DATA LINES →

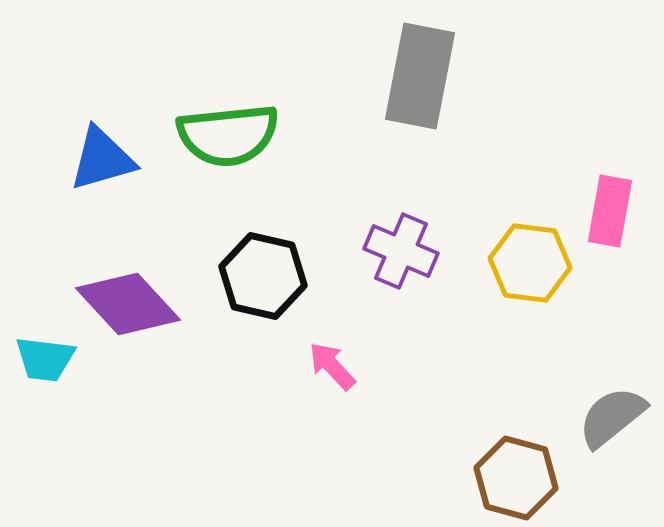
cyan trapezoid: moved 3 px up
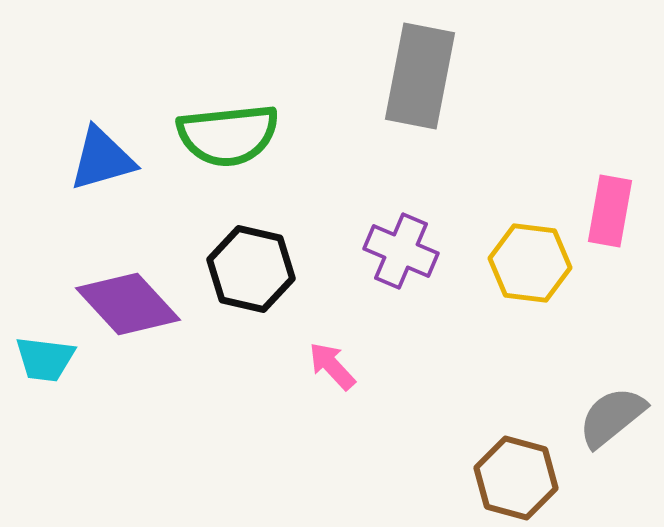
black hexagon: moved 12 px left, 7 px up
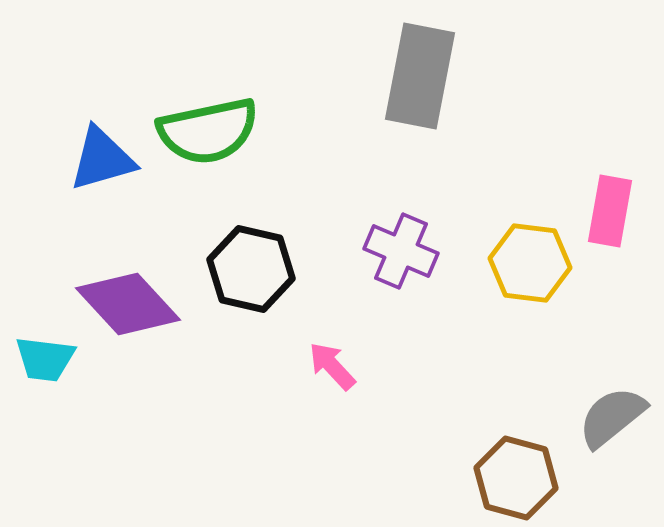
green semicircle: moved 20 px left, 4 px up; rotated 6 degrees counterclockwise
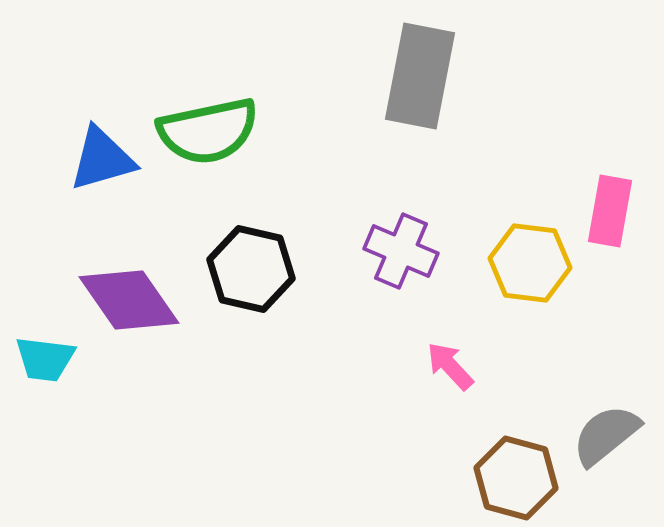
purple diamond: moved 1 px right, 4 px up; rotated 8 degrees clockwise
pink arrow: moved 118 px right
gray semicircle: moved 6 px left, 18 px down
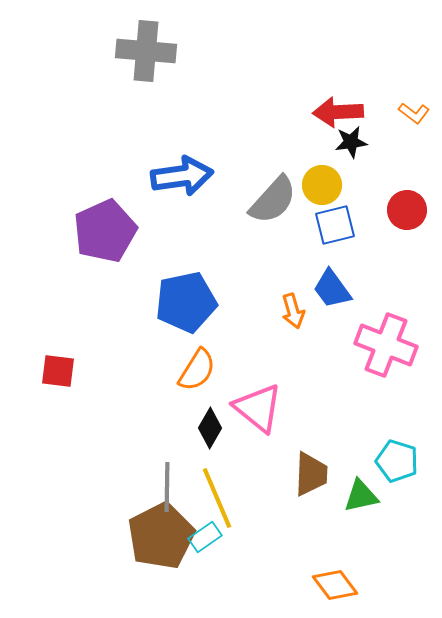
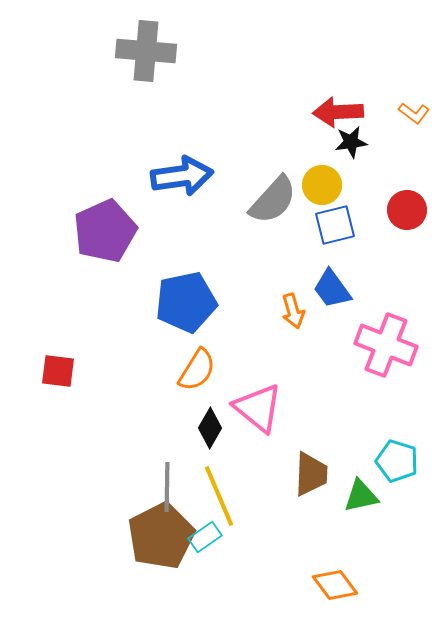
yellow line: moved 2 px right, 2 px up
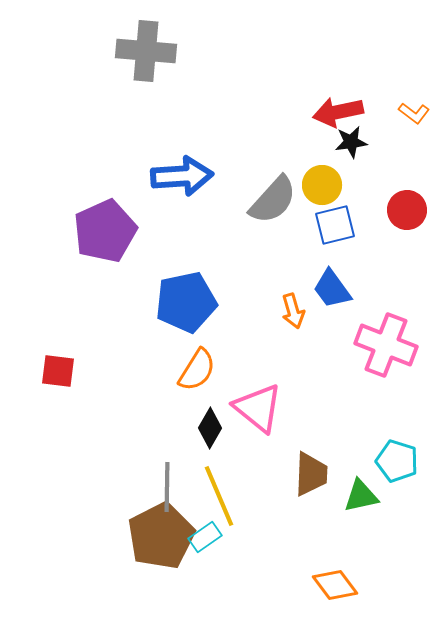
red arrow: rotated 9 degrees counterclockwise
blue arrow: rotated 4 degrees clockwise
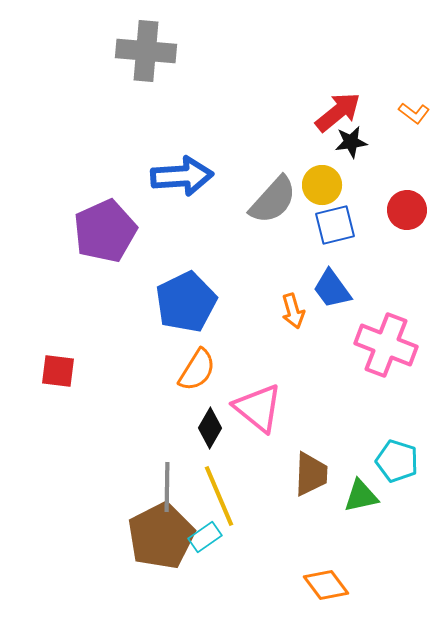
red arrow: rotated 153 degrees clockwise
blue pentagon: rotated 14 degrees counterclockwise
orange diamond: moved 9 px left
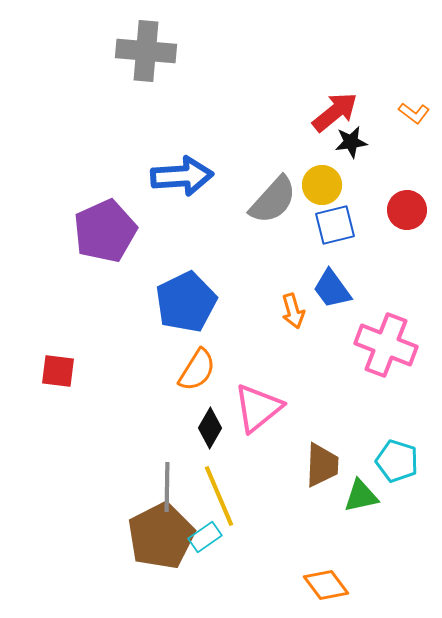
red arrow: moved 3 px left
pink triangle: rotated 42 degrees clockwise
brown trapezoid: moved 11 px right, 9 px up
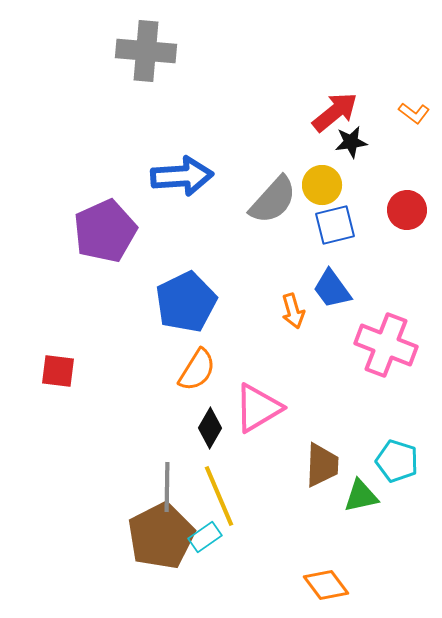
pink triangle: rotated 8 degrees clockwise
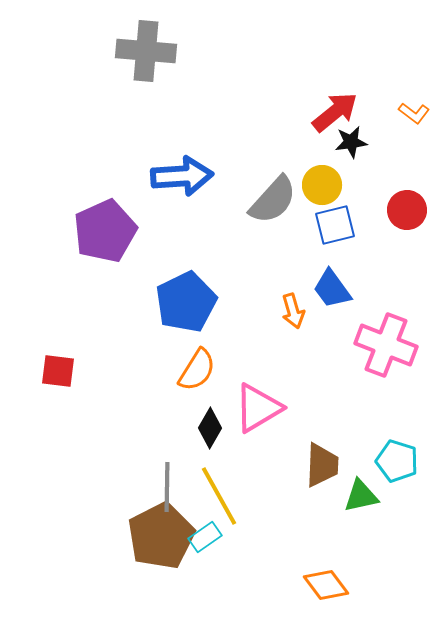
yellow line: rotated 6 degrees counterclockwise
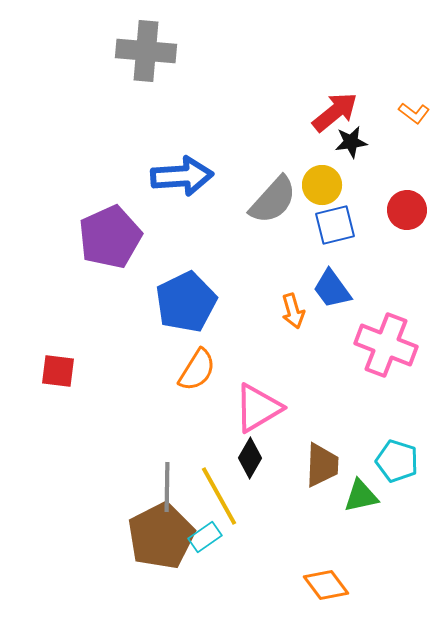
purple pentagon: moved 5 px right, 6 px down
black diamond: moved 40 px right, 30 px down
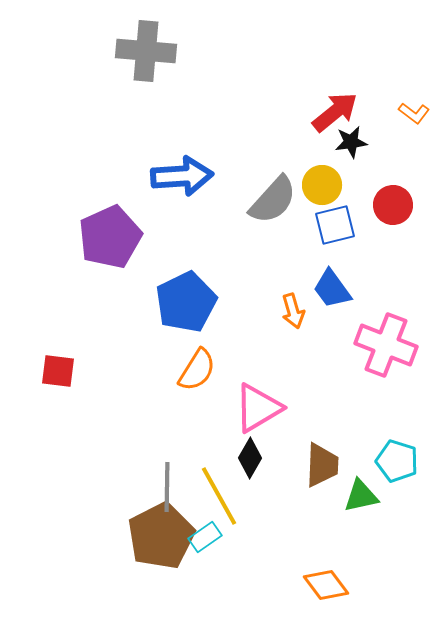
red circle: moved 14 px left, 5 px up
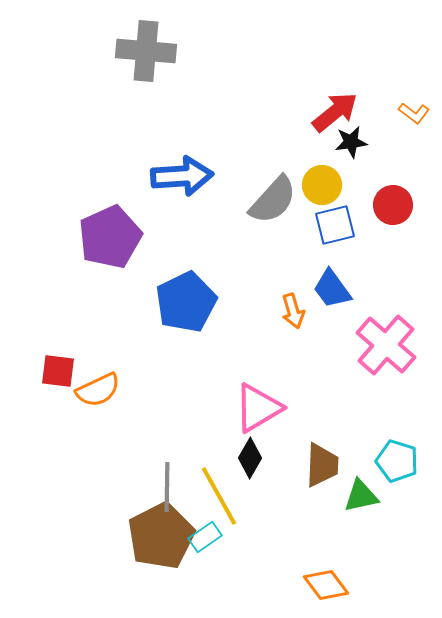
pink cross: rotated 20 degrees clockwise
orange semicircle: moved 99 px left, 20 px down; rotated 33 degrees clockwise
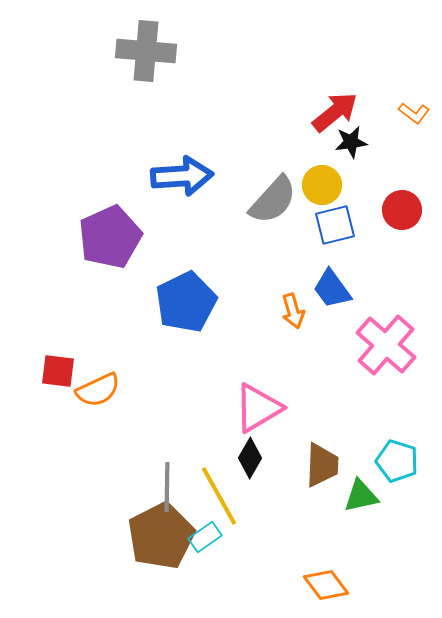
red circle: moved 9 px right, 5 px down
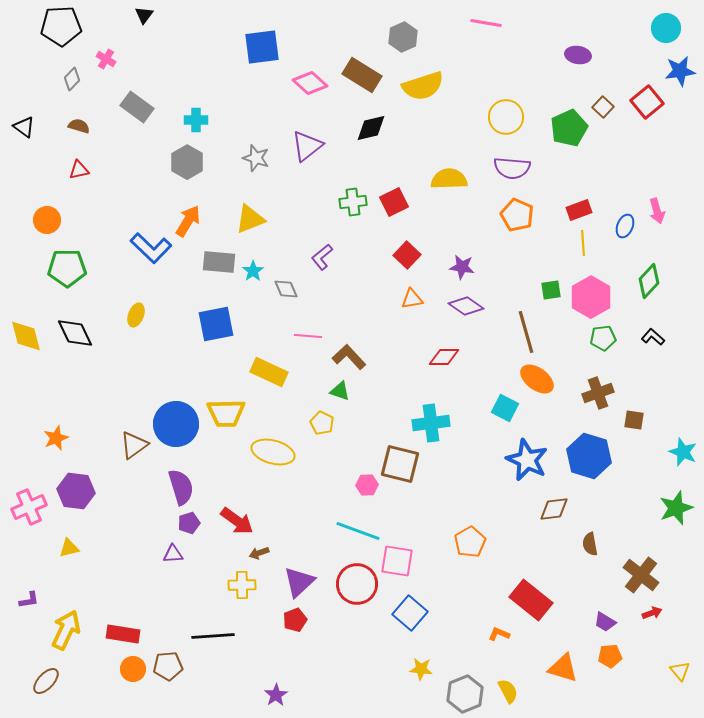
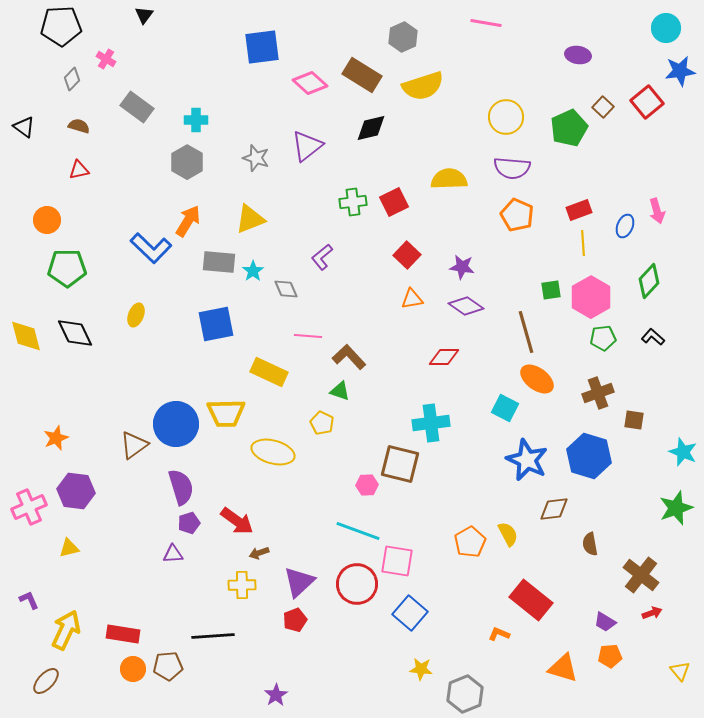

GIVEN EXERCISE → Transcribe every line of the records above verbatim, leaving out the picture lines.

CORRECT RESULT →
cyan trapezoid: moved 3 px up
black hexagon: moved 12 px left, 7 px up
green semicircle: moved 20 px left, 4 px up; rotated 6 degrees counterclockwise
purple diamond: moved 1 px right, 4 px up; rotated 8 degrees clockwise
pink arrow: moved 118 px right
gray semicircle: moved 6 px left, 18 px down
yellow line: moved 2 px right, 2 px up
red arrow: rotated 9 degrees counterclockwise
blue arrow: rotated 4 degrees clockwise
red arrow: rotated 153 degrees clockwise
blue pentagon: rotated 14 degrees counterclockwise
orange diamond: moved 9 px left
red arrow: moved 3 px left
pink triangle: rotated 42 degrees clockwise
brown trapezoid: moved 11 px right, 9 px up
pink triangle: rotated 8 degrees clockwise
yellow line: rotated 6 degrees counterclockwise
purple pentagon: moved 5 px right, 6 px down
black diamond: moved 40 px right, 30 px down
red circle: moved 14 px left, 5 px up
pink cross: rotated 20 degrees clockwise
orange semicircle: moved 99 px left, 20 px down; rotated 33 degrees clockwise
red circle: moved 9 px right, 5 px down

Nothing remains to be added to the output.